AVAILABLE RECORDS:
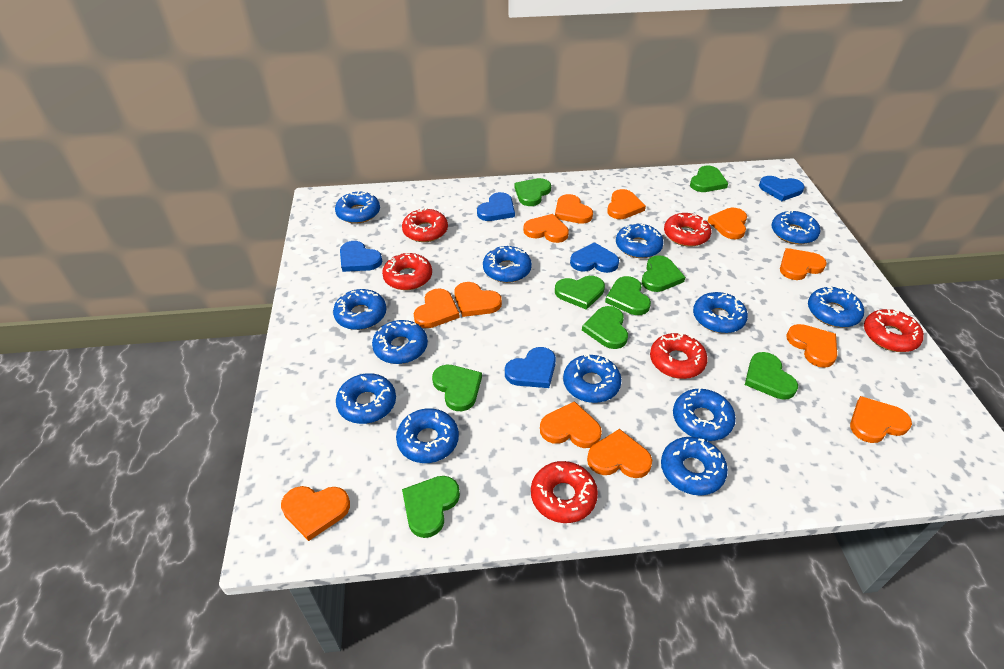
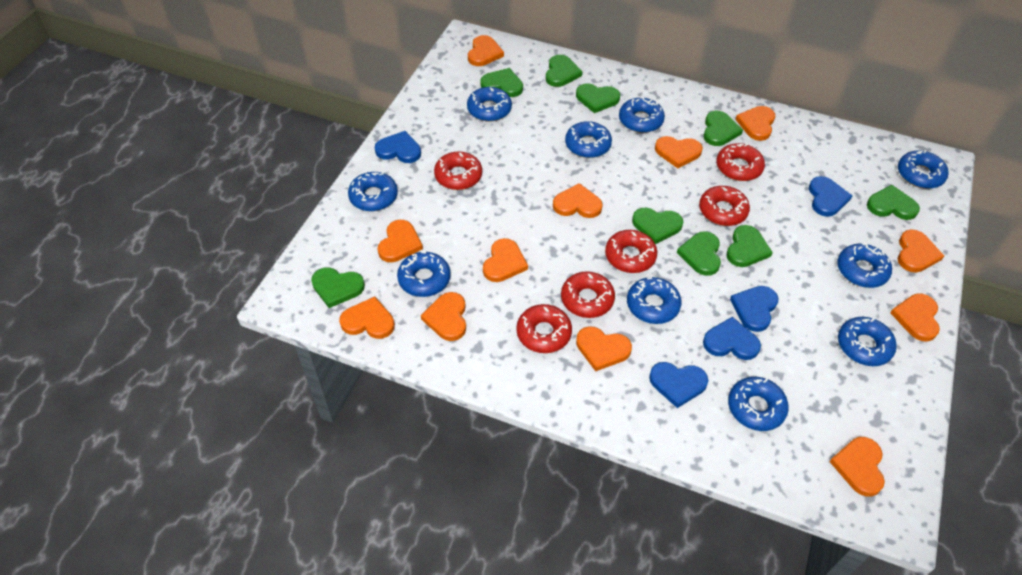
blue donut: 13 -> 10

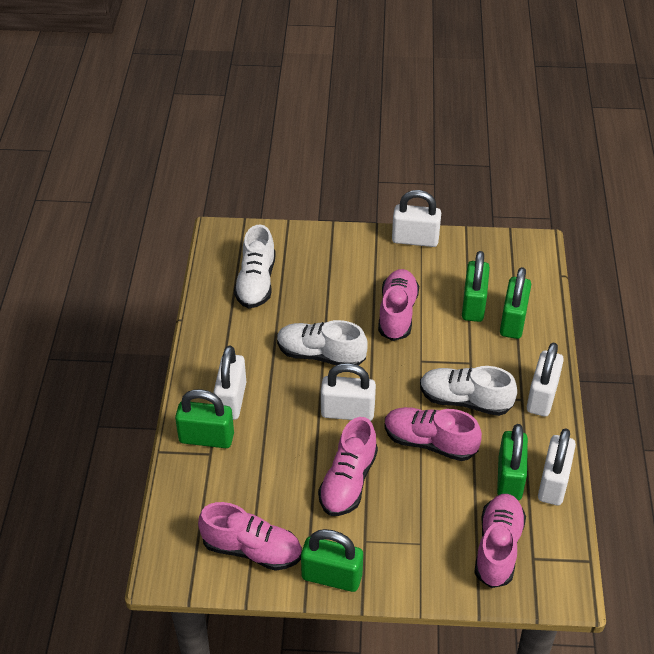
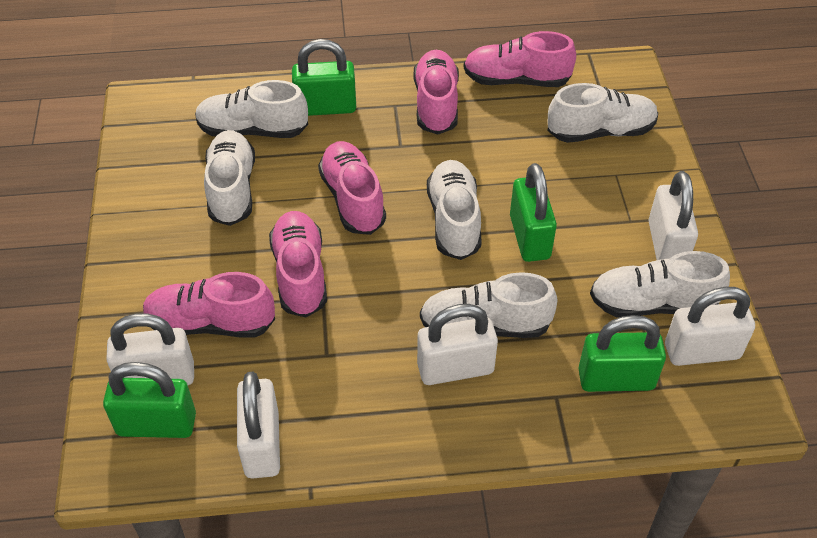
green padlock: 5 -> 4
white shoe: 3 -> 6

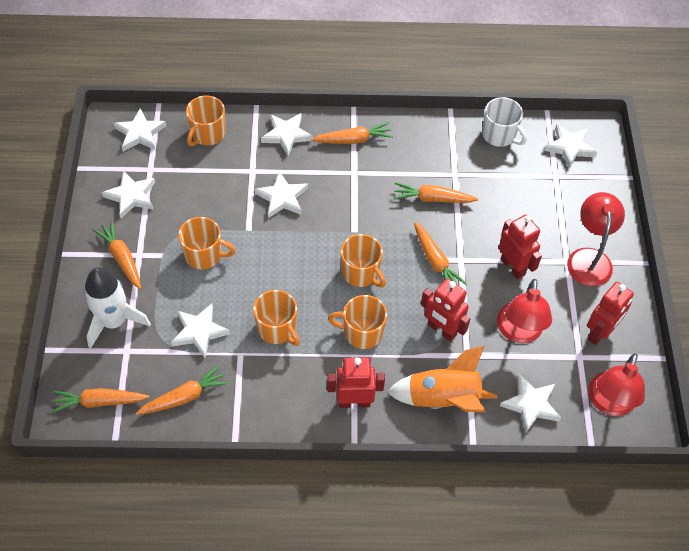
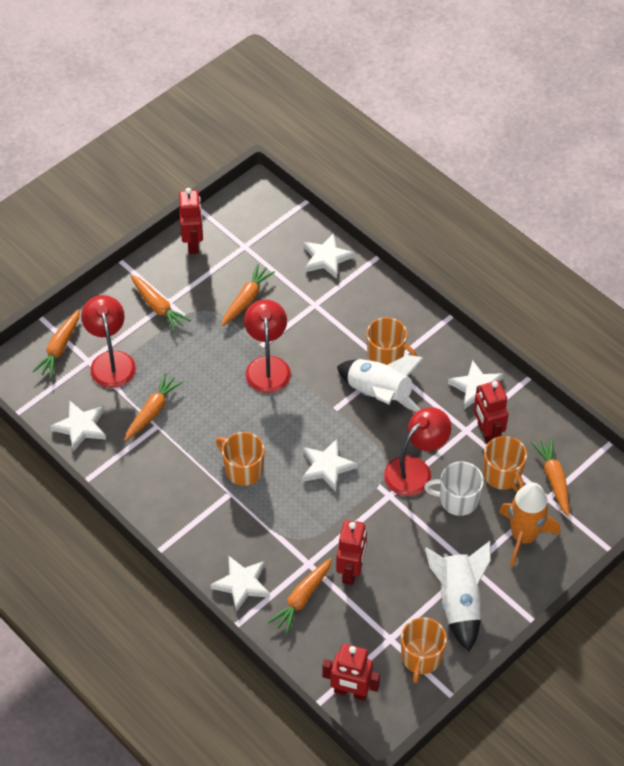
orange mug: 5 -> 4
white rocket: 1 -> 2
white star: 7 -> 5

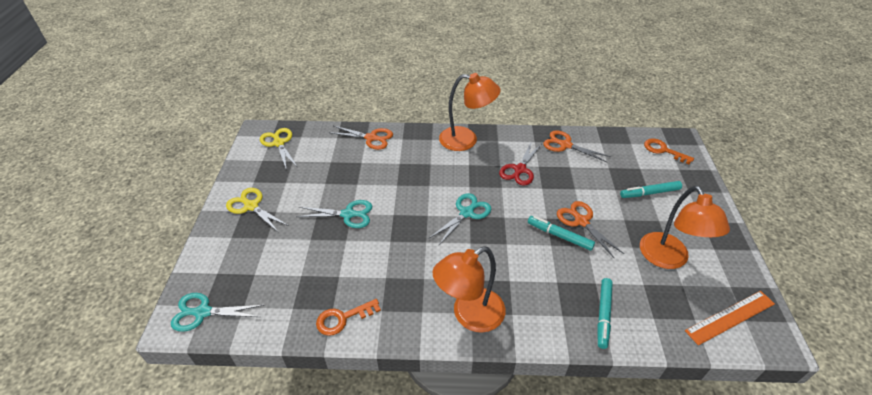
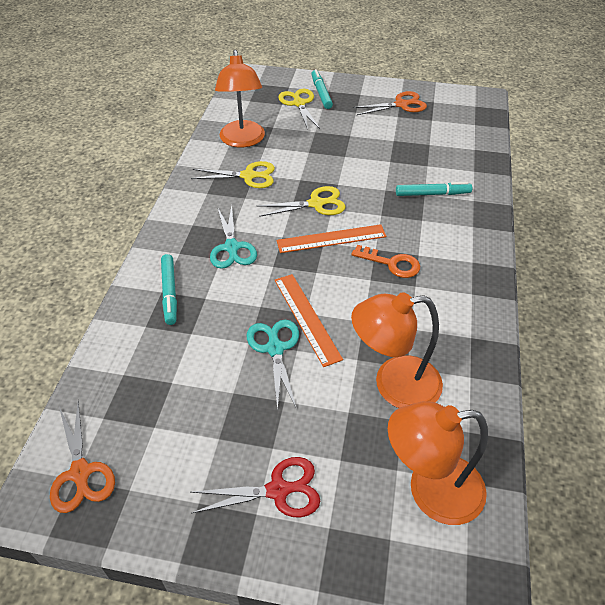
orange key: 2 -> 1
orange ruler: 1 -> 2
orange scissors: 3 -> 2
turquoise scissors: 3 -> 2
yellow scissors: 2 -> 3

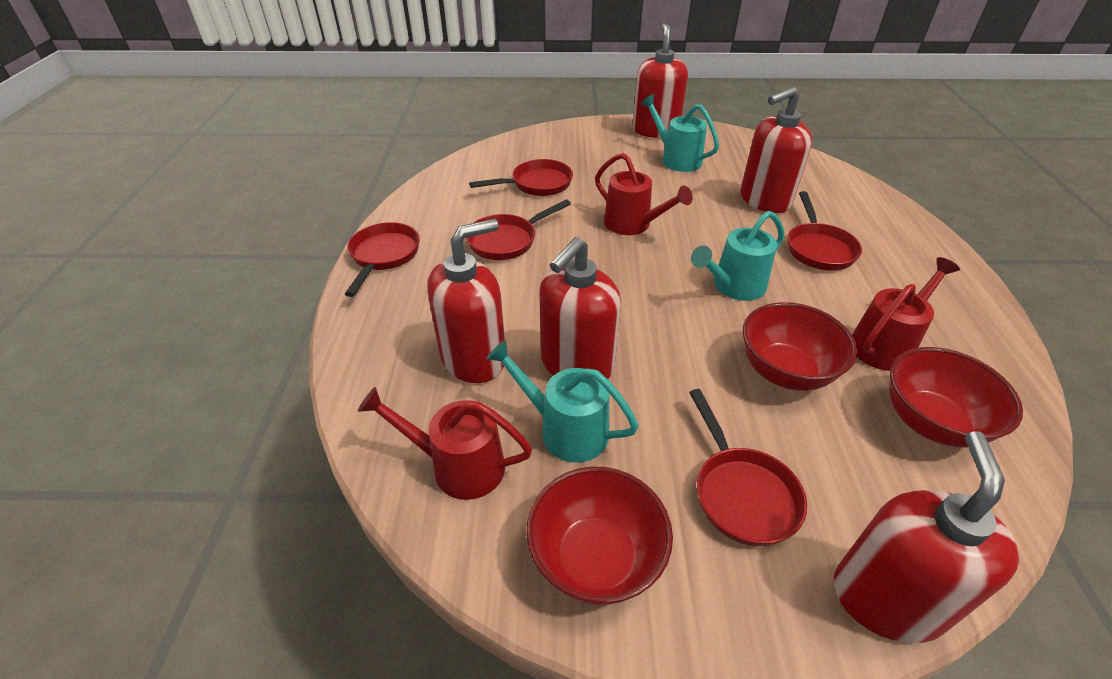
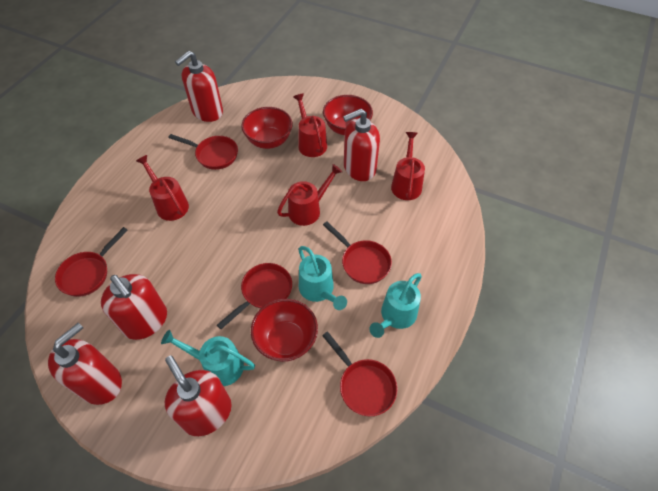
red watering can: 3 -> 4

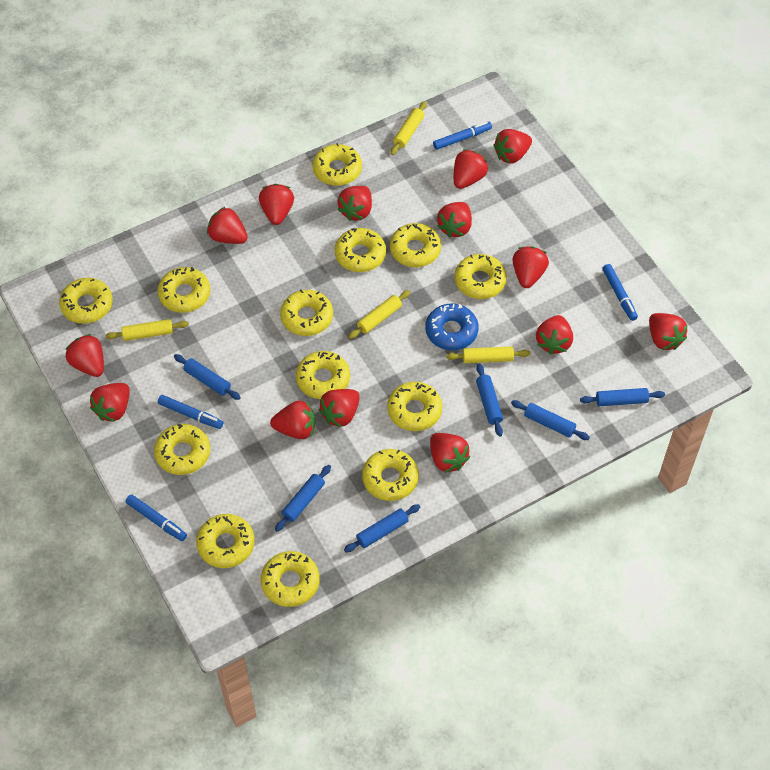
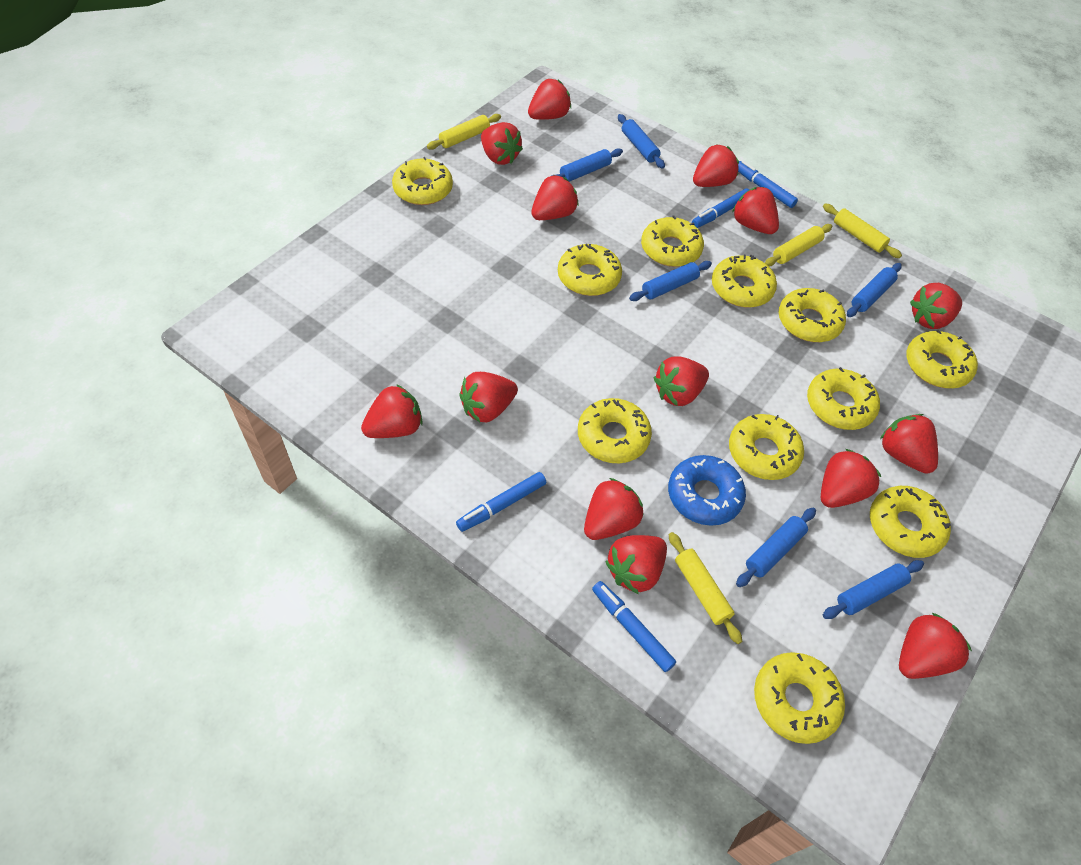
yellow donut: 13 -> 11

ASSIGNMENT: Reproduce all of the material above word for word. Omit the pictures.

ANSWER SPACE:
blue donut: 13 -> 10

green padlock: 5 -> 4
white shoe: 3 -> 6

orange mug: 5 -> 4
white rocket: 1 -> 2
white star: 7 -> 5

orange key: 2 -> 1
orange ruler: 1 -> 2
orange scissors: 3 -> 2
turquoise scissors: 3 -> 2
yellow scissors: 2 -> 3

red watering can: 3 -> 4

yellow donut: 13 -> 11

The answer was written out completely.